> **WHAT YOU SHOULD DO**
Give back an exact copy of the lines in the records below, from the line that has "filing cabinet: (138, 192)" through the line that has "plant: (133, 219) -> (293, 71), moved", and nothing besides.

> **SOURCE INFORMATION**
══════════════════════════════

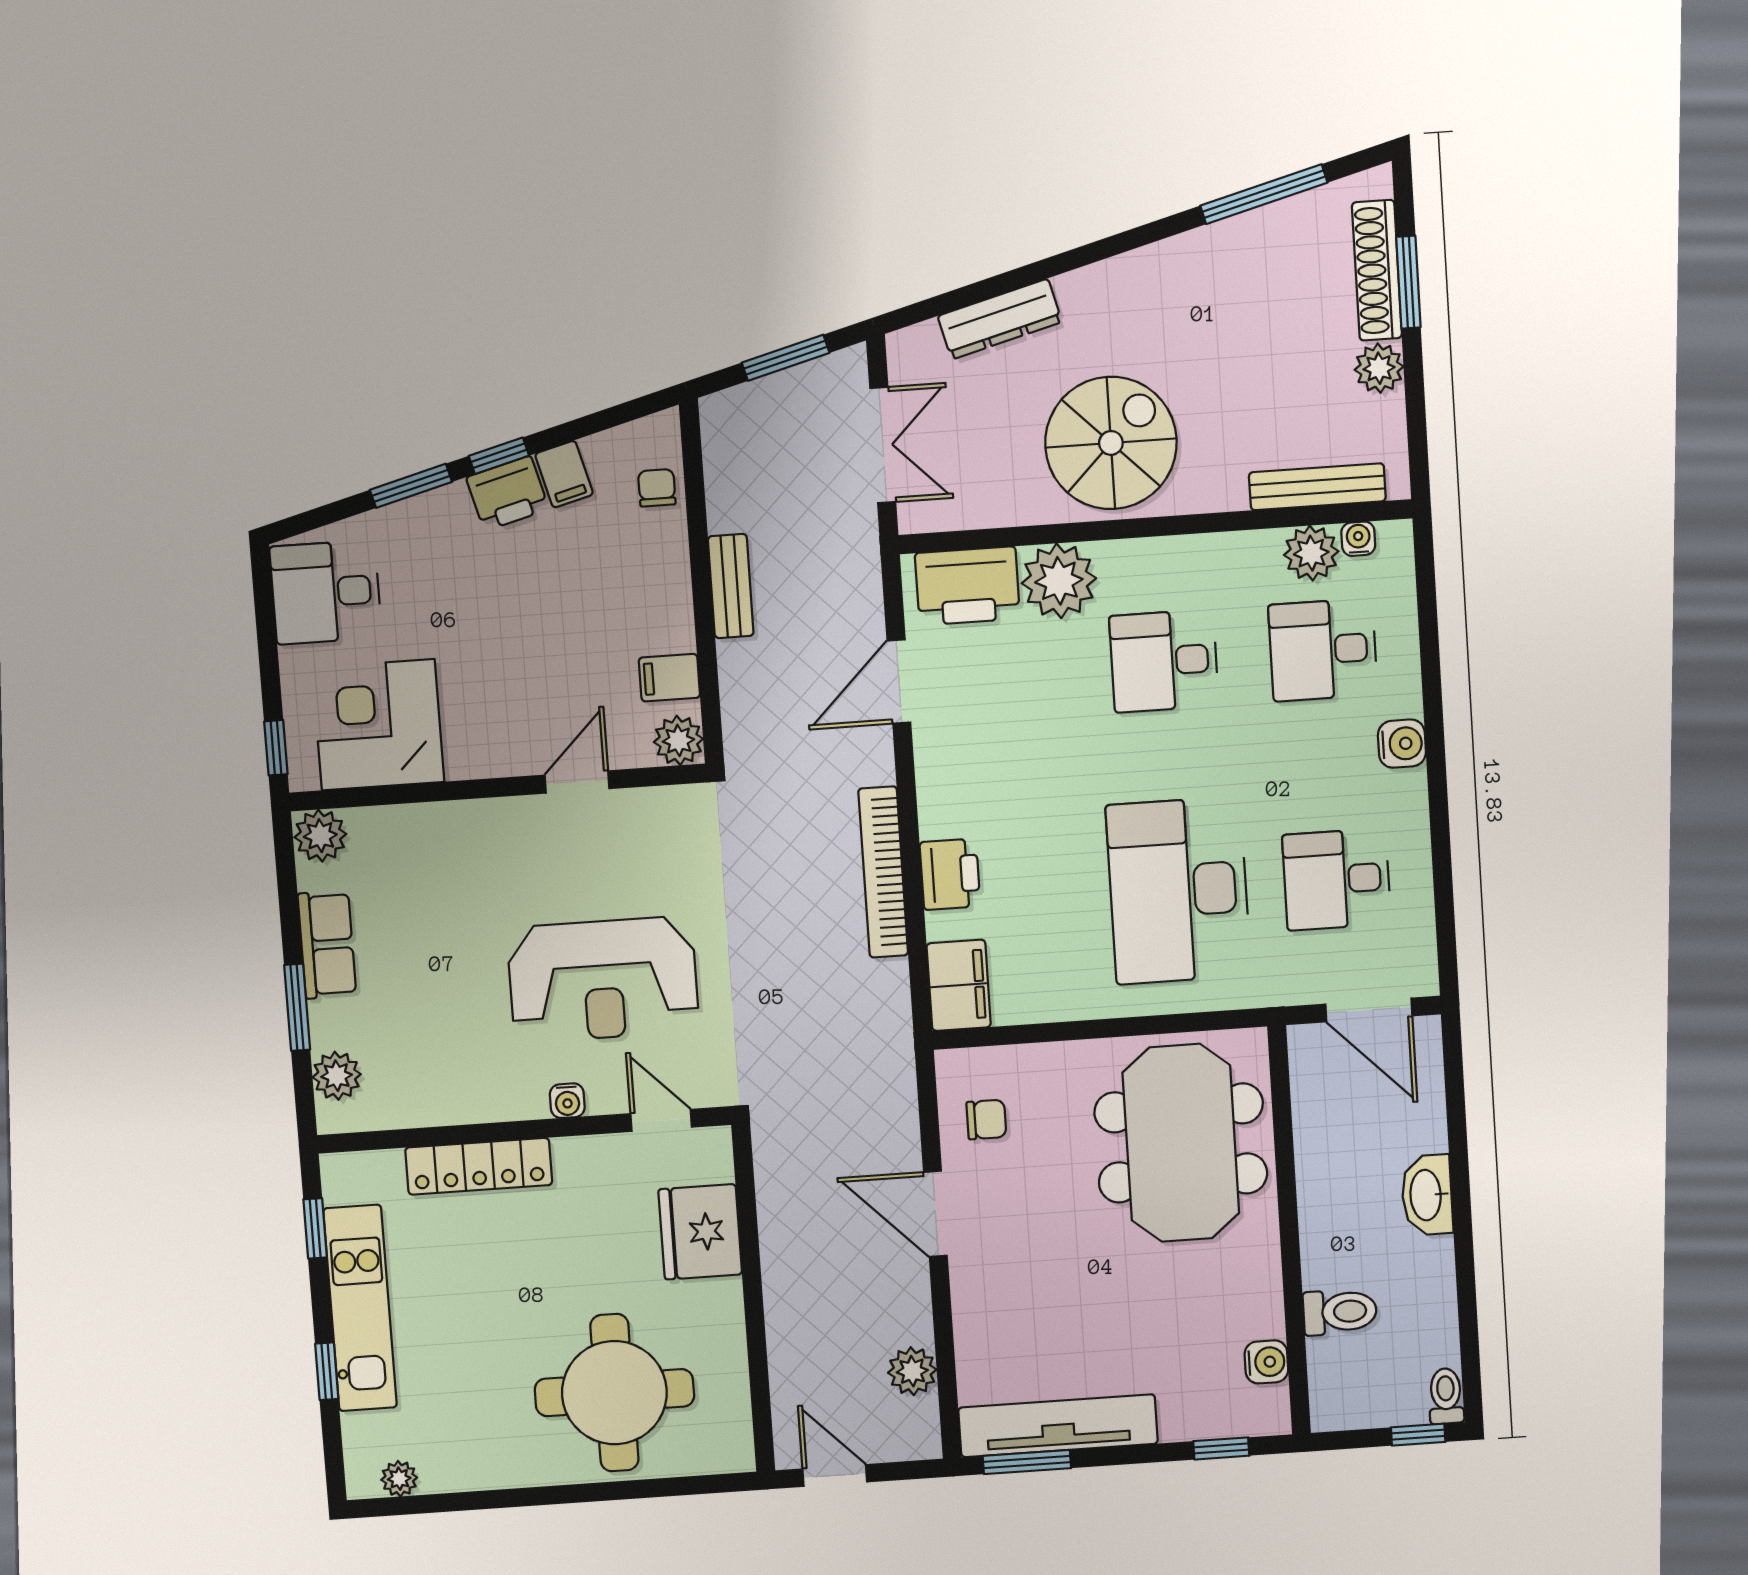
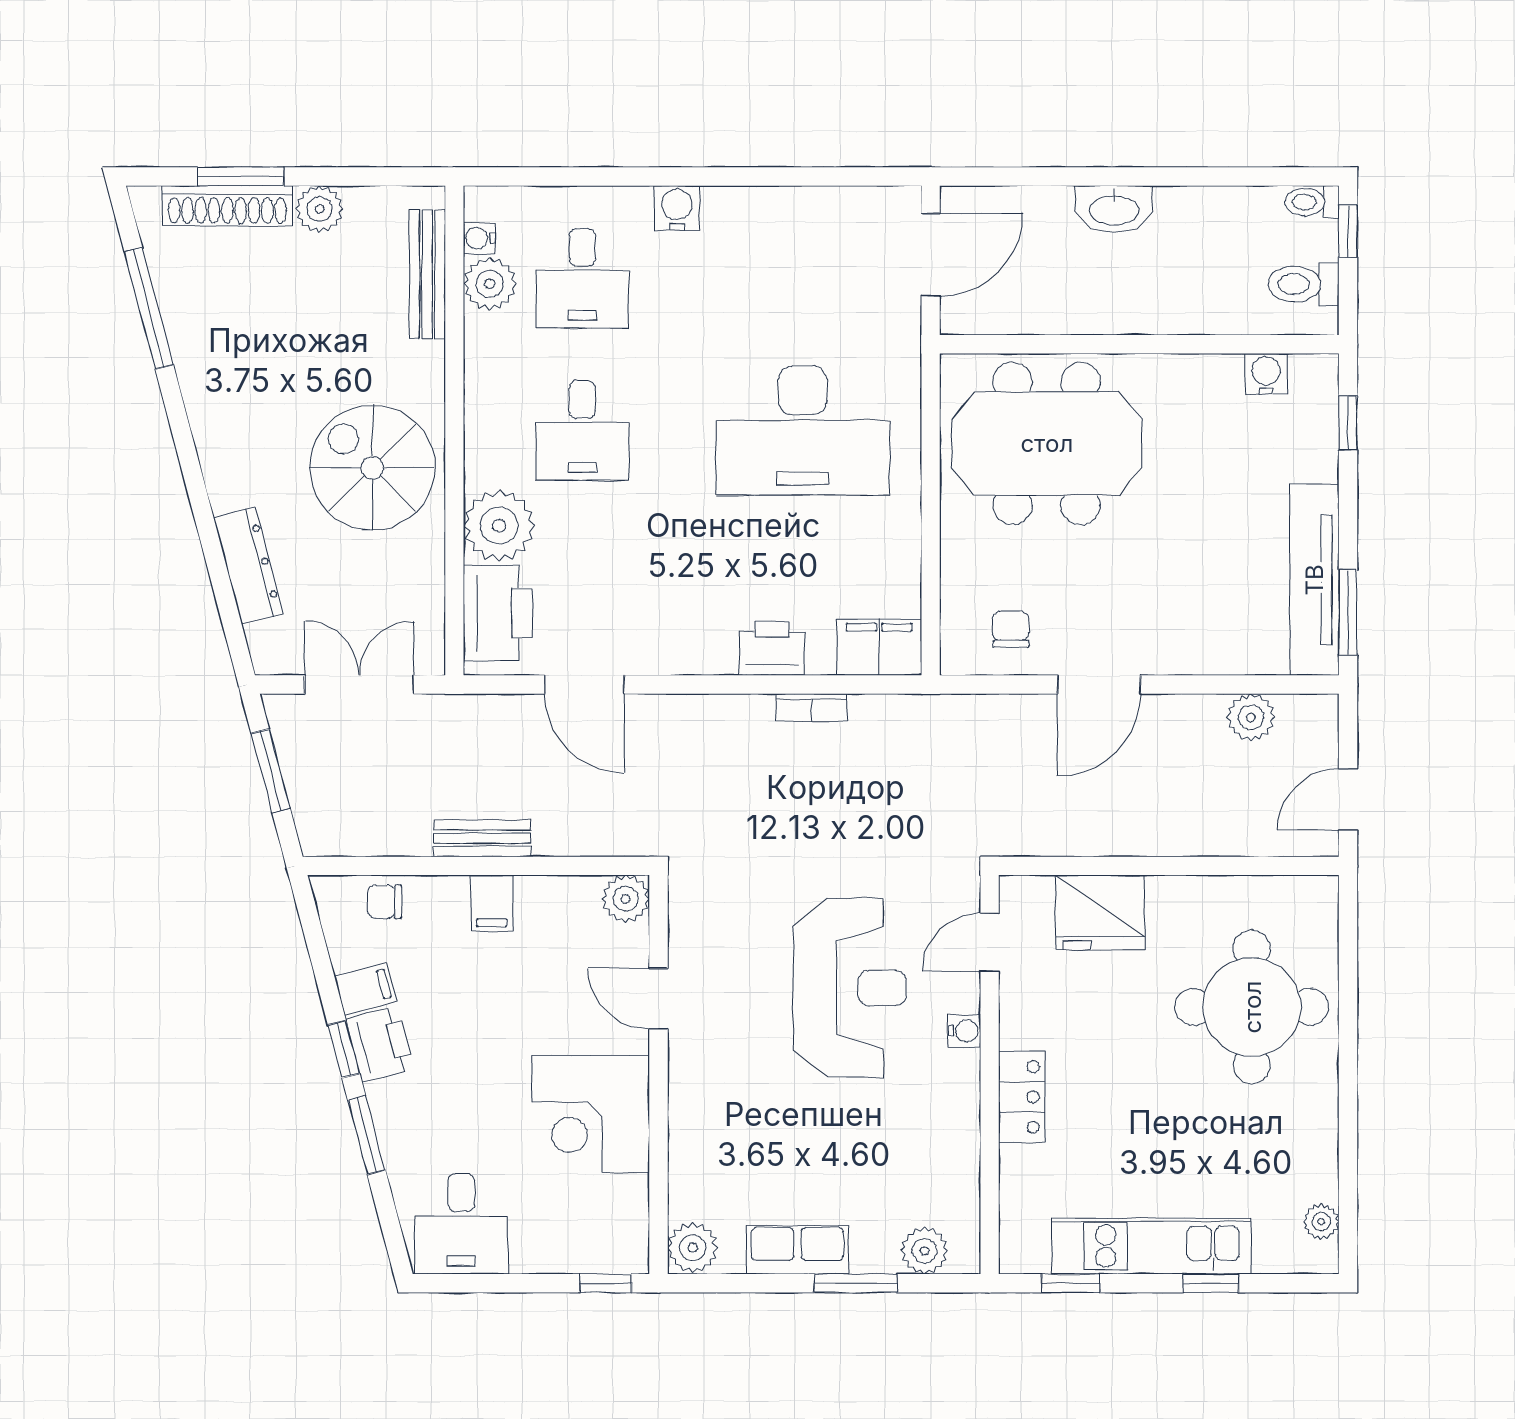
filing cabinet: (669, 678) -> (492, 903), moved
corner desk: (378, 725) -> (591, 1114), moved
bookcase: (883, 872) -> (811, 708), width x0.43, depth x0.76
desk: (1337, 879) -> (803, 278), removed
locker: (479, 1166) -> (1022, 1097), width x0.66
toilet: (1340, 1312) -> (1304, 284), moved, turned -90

══════════════════════════════

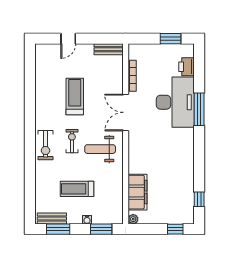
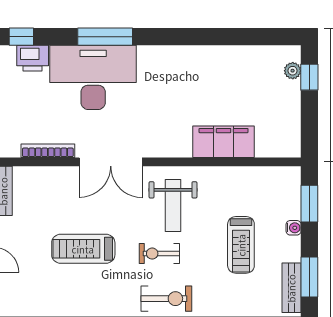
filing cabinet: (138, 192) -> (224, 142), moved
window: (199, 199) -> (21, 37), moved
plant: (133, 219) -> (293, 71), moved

══════════════════════════════

> **OUTPUT FOR THIS TASK**
filing cabinet: (138, 192) -> (224, 142), moved
window: (199, 199) -> (21, 37), moved
plant: (133, 219) -> (293, 71), moved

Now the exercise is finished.